== WHAT IS REQUIRED ==
All lines at or after the one containing "blue plate H1:H2", up to the last line of the material, must be repeated exactly, and no others.

== RAW DATA ==
====================
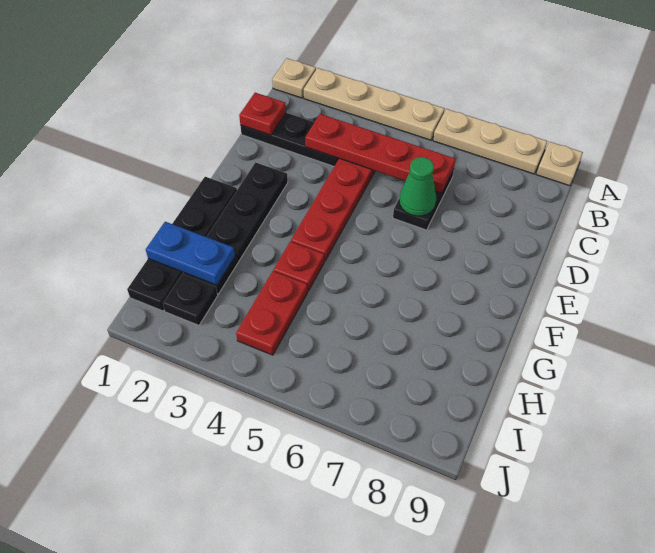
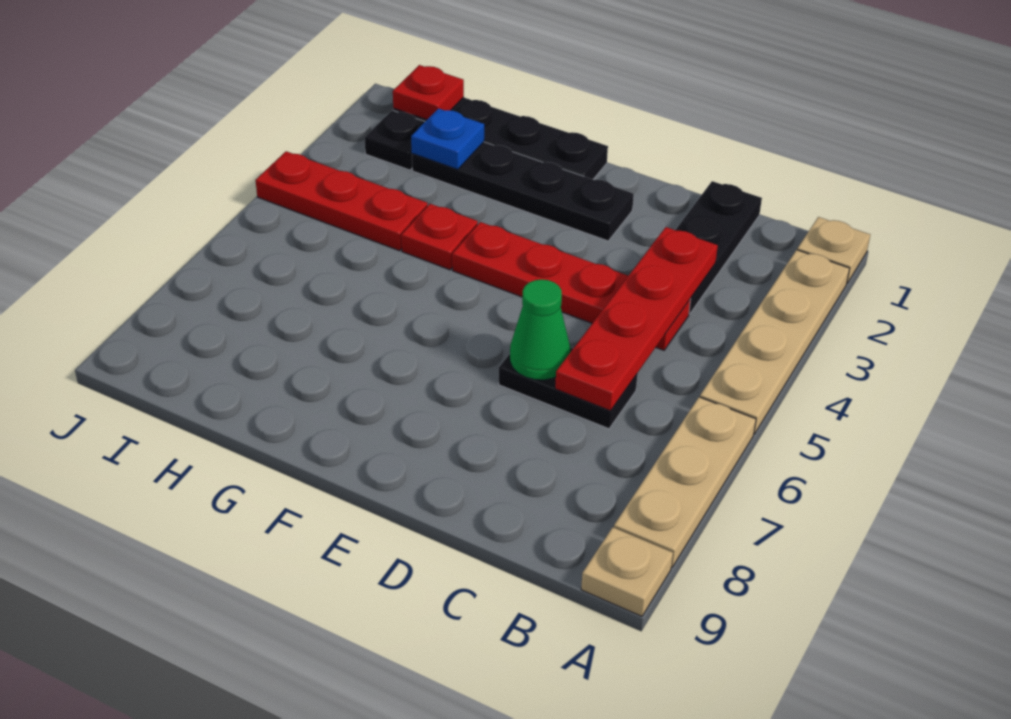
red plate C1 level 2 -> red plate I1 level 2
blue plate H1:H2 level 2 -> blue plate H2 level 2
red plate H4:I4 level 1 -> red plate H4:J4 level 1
====================
== RESULT OF THE EXERCISE ==
blue plate H1:H2 level 2 -> blue plate H2 level 2
red plate H4:I4 level 1 -> red plate H4:J4 level 1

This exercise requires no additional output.